##### Recorded information
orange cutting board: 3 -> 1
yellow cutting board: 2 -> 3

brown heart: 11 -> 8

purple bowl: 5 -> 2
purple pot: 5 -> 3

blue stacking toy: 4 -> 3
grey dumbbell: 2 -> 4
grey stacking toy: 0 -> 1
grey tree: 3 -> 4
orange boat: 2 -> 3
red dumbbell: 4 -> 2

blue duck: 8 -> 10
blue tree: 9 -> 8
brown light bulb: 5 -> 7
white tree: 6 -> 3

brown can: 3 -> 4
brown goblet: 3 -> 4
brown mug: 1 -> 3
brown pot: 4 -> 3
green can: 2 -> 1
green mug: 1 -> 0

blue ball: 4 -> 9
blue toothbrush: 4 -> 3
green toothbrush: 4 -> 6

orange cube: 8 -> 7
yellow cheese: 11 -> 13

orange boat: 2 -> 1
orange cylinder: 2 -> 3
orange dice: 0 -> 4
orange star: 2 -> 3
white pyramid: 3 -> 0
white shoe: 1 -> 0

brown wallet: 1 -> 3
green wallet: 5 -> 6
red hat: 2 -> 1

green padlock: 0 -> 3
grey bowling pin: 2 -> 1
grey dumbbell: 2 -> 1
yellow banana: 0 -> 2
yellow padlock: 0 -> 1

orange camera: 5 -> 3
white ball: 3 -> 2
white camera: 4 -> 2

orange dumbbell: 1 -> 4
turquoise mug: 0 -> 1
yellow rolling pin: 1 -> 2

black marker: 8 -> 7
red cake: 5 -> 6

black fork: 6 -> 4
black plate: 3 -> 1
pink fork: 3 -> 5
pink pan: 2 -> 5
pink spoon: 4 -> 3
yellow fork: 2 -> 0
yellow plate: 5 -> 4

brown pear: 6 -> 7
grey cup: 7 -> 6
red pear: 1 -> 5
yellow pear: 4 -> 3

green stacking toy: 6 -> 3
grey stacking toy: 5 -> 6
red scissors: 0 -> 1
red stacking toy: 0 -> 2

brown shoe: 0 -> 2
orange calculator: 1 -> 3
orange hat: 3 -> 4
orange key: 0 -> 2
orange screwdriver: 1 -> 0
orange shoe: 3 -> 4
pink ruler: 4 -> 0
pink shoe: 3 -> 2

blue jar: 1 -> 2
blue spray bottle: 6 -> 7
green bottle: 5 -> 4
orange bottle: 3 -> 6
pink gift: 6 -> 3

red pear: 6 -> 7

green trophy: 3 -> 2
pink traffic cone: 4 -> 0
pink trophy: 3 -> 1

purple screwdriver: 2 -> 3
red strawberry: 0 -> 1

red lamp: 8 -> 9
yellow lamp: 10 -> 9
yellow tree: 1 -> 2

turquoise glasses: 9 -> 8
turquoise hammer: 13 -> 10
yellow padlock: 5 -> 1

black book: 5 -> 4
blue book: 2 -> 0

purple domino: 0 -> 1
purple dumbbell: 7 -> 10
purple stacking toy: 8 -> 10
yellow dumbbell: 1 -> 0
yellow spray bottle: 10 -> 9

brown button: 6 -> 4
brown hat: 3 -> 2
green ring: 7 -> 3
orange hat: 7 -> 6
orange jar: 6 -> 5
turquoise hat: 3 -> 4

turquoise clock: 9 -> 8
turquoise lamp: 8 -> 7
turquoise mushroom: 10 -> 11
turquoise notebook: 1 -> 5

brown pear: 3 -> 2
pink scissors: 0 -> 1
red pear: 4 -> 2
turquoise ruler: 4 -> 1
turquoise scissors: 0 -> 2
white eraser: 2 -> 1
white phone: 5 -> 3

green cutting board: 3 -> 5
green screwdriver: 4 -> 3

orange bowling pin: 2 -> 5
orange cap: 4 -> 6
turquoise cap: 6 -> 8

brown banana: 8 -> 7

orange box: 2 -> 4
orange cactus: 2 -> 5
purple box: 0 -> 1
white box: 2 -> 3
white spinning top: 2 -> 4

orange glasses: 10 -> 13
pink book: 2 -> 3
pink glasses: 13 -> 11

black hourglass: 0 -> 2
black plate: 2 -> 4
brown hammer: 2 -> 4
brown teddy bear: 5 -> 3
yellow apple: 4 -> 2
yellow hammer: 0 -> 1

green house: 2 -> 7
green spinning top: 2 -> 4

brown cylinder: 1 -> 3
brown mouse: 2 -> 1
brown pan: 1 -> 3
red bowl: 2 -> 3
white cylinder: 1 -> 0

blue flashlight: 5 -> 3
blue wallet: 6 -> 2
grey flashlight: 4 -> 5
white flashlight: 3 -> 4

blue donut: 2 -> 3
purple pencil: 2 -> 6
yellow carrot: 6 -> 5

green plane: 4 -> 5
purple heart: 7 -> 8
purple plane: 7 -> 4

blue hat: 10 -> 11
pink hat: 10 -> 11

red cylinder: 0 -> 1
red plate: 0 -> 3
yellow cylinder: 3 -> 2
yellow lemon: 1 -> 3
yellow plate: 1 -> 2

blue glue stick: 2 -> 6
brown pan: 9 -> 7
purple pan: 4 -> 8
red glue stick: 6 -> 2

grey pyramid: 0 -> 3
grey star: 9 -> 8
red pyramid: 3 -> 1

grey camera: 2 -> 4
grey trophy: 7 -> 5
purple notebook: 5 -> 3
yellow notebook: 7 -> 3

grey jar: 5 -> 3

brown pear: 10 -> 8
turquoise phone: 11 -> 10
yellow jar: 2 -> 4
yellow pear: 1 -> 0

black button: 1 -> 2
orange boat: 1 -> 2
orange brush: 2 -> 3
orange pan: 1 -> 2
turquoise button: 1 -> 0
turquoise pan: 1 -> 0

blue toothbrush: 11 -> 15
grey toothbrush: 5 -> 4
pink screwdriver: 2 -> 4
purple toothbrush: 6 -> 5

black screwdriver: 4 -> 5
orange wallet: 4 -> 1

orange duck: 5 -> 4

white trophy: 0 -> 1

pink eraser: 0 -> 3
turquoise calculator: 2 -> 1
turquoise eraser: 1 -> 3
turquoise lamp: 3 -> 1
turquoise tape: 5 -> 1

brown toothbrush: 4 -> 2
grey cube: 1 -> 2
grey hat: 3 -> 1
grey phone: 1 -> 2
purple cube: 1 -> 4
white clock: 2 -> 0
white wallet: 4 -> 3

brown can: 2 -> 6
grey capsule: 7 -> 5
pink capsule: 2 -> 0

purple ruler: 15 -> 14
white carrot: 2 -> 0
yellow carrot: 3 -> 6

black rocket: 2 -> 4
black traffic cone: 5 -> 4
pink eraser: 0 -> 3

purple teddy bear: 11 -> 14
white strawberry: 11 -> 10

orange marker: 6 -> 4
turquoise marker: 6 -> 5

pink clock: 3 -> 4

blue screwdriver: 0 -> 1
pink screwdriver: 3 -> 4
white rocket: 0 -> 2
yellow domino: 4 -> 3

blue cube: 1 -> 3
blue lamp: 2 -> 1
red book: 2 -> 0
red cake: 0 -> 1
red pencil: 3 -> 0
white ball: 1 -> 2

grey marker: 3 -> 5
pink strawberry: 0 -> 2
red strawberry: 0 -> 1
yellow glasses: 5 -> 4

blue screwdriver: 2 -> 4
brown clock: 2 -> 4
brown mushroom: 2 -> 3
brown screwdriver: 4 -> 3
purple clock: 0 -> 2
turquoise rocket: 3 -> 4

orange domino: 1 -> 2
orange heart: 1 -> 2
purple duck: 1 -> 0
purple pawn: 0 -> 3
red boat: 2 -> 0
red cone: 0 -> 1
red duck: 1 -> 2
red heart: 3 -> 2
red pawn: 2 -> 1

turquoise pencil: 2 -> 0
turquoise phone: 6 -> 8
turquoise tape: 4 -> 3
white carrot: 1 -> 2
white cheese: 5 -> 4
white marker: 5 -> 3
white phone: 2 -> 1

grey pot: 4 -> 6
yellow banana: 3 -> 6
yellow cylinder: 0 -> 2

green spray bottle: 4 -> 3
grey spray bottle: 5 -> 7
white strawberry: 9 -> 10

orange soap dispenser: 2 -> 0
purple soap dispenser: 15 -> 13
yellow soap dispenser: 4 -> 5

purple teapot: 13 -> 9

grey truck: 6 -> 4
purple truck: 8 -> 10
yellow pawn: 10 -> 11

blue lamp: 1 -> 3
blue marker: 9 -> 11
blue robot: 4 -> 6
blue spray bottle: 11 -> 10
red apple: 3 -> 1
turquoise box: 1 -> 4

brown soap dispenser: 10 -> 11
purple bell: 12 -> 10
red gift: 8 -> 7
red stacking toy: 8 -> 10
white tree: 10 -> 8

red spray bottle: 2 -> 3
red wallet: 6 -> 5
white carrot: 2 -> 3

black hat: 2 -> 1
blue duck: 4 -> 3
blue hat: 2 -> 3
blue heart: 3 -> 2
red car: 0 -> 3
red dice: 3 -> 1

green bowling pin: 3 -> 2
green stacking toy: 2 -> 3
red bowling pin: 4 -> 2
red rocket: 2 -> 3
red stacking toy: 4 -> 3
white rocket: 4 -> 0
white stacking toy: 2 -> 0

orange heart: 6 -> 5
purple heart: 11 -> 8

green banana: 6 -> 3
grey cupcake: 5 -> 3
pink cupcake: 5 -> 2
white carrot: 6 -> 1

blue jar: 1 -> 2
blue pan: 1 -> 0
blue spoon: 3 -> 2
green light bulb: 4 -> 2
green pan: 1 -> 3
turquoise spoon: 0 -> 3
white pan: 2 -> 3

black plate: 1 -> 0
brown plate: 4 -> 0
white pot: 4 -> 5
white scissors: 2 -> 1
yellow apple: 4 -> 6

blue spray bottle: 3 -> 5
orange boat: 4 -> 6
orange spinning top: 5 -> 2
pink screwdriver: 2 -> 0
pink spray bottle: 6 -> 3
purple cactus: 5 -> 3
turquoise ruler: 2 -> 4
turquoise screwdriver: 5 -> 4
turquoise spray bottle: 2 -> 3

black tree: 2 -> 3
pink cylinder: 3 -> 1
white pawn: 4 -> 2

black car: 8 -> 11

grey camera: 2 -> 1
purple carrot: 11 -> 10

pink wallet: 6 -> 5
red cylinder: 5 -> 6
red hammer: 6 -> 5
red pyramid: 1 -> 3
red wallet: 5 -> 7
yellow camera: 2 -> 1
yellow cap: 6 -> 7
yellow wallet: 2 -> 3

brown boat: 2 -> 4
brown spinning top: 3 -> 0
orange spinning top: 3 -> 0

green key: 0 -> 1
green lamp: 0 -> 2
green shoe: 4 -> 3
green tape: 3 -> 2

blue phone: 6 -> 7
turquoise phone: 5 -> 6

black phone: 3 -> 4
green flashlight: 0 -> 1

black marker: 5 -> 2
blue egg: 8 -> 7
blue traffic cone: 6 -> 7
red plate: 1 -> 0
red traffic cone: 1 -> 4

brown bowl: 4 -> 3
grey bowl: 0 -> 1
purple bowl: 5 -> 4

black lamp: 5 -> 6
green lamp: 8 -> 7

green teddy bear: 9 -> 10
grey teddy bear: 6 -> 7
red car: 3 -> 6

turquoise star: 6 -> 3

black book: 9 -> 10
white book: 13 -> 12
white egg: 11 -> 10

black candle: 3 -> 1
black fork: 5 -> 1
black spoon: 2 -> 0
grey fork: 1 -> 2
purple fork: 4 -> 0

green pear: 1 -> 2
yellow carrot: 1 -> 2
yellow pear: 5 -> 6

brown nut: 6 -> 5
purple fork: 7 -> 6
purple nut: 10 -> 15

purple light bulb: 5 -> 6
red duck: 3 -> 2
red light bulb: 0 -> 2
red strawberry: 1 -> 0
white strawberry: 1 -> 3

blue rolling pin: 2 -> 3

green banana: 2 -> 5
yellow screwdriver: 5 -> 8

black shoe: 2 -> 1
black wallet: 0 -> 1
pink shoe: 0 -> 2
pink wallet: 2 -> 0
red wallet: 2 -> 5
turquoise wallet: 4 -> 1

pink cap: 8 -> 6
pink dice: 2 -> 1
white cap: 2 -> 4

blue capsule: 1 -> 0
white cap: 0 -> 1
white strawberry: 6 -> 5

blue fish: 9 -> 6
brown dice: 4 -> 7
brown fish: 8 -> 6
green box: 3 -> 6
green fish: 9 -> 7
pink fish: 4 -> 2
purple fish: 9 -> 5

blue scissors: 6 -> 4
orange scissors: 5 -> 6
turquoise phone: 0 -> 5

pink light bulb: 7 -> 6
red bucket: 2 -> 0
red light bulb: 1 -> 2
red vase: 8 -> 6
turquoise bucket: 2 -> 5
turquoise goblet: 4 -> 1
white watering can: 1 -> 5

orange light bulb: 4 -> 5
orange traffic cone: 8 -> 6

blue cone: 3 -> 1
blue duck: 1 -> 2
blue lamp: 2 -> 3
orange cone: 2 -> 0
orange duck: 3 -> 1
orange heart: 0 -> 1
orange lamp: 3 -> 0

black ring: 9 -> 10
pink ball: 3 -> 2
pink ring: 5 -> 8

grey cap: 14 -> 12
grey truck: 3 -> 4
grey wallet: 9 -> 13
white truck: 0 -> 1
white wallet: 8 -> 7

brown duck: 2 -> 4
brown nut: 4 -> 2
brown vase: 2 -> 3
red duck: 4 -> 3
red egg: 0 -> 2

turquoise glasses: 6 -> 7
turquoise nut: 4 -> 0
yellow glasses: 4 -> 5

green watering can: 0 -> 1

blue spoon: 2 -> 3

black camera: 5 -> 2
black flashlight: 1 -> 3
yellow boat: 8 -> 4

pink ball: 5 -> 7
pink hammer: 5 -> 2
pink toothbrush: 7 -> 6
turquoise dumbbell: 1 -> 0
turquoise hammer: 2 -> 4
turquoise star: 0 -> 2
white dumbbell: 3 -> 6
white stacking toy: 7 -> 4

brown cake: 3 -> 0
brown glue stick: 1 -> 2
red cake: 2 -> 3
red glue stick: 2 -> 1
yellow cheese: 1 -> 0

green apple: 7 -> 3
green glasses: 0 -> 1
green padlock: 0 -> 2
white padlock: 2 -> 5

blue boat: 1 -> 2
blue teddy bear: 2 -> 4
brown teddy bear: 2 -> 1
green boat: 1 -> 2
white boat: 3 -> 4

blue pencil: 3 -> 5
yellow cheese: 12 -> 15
##########
• **Exercise requirements**: Nothing should appear in the answer except the lines above from the line with "turquoise button: 1 -> 0" through the line with "purple clock: 0 -> 2", both included, written out exactly.

• **Exercise answer**:
turquoise button: 1 -> 0
turquoise pan: 1 -> 0

blue toothbrush: 11 -> 15
grey toothbrush: 5 -> 4
pink screwdriver: 2 -> 4
purple toothbrush: 6 -> 5

black screwdriver: 4 -> 5
orange wallet: 4 -> 1

orange duck: 5 -> 4

white trophy: 0 -> 1

pink eraser: 0 -> 3
turquoise calculator: 2 -> 1
turquoise eraser: 1 -> 3
turquoise lamp: 3 -> 1
turquoise tape: 5 -> 1

brown toothbrush: 4 -> 2
grey cube: 1 -> 2
grey hat: 3 -> 1
grey phone: 1 -> 2
purple cube: 1 -> 4
white clock: 2 -> 0
white wallet: 4 -> 3

brown can: 2 -> 6
grey capsule: 7 -> 5
pink capsule: 2 -> 0

purple ruler: 15 -> 14
white carrot: 2 -> 0
yellow carrot: 3 -> 6

black rocket: 2 -> 4
black traffic cone: 5 -> 4
pink eraser: 0 -> 3

purple teddy bear: 11 -> 14
white strawberry: 11 -> 10

orange marker: 6 -> 4
turquoise marker: 6 -> 5

pink clock: 3 -> 4

blue screwdriver: 0 -> 1
pink screwdriver: 3 -> 4
white rocket: 0 -> 2
yellow domino: 4 -> 3

blue cube: 1 -> 3
blue lamp: 2 -> 1
red book: 2 -> 0
red cake: 0 -> 1
red pencil: 3 -> 0
white ball: 1 -> 2

grey marker: 3 -> 5
pink strawberry: 0 -> 2
red strawberry: 0 -> 1
yellow glasses: 5 -> 4

blue screwdriver: 2 -> 4
brown clock: 2 -> 4
brown mushroom: 2 -> 3
brown screwdriver: 4 -> 3
purple clock: 0 -> 2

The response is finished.